* _Working data_:
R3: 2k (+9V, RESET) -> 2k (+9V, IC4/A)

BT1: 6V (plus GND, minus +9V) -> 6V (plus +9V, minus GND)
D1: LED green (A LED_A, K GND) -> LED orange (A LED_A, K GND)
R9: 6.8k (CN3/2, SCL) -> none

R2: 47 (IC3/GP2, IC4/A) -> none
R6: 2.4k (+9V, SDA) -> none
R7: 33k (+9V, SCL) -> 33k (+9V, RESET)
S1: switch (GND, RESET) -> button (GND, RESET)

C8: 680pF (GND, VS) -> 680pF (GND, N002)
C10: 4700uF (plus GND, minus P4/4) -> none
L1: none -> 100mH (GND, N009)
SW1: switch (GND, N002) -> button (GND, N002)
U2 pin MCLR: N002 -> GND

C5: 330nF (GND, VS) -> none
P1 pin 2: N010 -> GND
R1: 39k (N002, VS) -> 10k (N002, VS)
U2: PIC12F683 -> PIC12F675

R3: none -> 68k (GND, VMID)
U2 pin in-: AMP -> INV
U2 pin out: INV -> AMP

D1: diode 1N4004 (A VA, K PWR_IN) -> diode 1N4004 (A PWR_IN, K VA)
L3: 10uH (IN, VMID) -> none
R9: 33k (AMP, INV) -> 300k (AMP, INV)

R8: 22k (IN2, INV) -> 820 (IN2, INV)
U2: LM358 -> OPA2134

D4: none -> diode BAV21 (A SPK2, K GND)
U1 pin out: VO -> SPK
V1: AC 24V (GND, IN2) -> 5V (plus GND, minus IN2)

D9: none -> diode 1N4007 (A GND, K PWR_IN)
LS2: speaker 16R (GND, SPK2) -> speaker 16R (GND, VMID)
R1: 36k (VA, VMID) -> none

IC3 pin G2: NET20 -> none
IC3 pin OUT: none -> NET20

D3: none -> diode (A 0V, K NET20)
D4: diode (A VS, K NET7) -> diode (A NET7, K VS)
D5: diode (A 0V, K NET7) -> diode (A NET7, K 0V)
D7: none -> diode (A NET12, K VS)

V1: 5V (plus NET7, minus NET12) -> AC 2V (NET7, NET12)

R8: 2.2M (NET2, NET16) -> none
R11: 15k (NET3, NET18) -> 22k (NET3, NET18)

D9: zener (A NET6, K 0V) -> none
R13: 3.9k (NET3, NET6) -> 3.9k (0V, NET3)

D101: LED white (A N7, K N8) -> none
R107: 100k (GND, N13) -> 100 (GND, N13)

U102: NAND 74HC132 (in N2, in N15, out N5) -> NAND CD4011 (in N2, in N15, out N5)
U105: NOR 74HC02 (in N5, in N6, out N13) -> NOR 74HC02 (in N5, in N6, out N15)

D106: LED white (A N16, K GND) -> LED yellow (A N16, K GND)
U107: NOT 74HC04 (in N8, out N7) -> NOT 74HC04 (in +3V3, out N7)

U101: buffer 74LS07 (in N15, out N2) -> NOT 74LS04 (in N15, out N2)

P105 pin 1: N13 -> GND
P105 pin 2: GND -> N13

* _Activity_: Please return only the lines above, starting at the line that has "U2: LM358 -> OPA2134" and ending at the line that has "R8: 2.2M (NET2, NET16) -> none", keeping both and leaving each one unchanged.

* _Response area_:
U2: LM358 -> OPA2134

D4: none -> diode BAV21 (A SPK2, K GND)
U1 pin out: VO -> SPK
V1: AC 24V (GND, IN2) -> 5V (plus GND, minus IN2)

D9: none -> diode 1N4007 (A GND, K PWR_IN)
LS2: speaker 16R (GND, SPK2) -> speaker 16R (GND, VMID)
R1: 36k (VA, VMID) -> none

IC3 pin G2: NET20 -> none
IC3 pin OUT: none -> NET20

D3: none -> diode (A 0V, K NET20)
D4: diode (A VS, K NET7) -> diode (A NET7, K VS)
D5: diode (A 0V, K NET7) -> diode (A NET7, K 0V)
D7: none -> diode (A NET12, K VS)

V1: 5V (plus NET7, minus NET12) -> AC 2V (NET7, NET12)

R8: 2.2M (NET2, NET16) -> none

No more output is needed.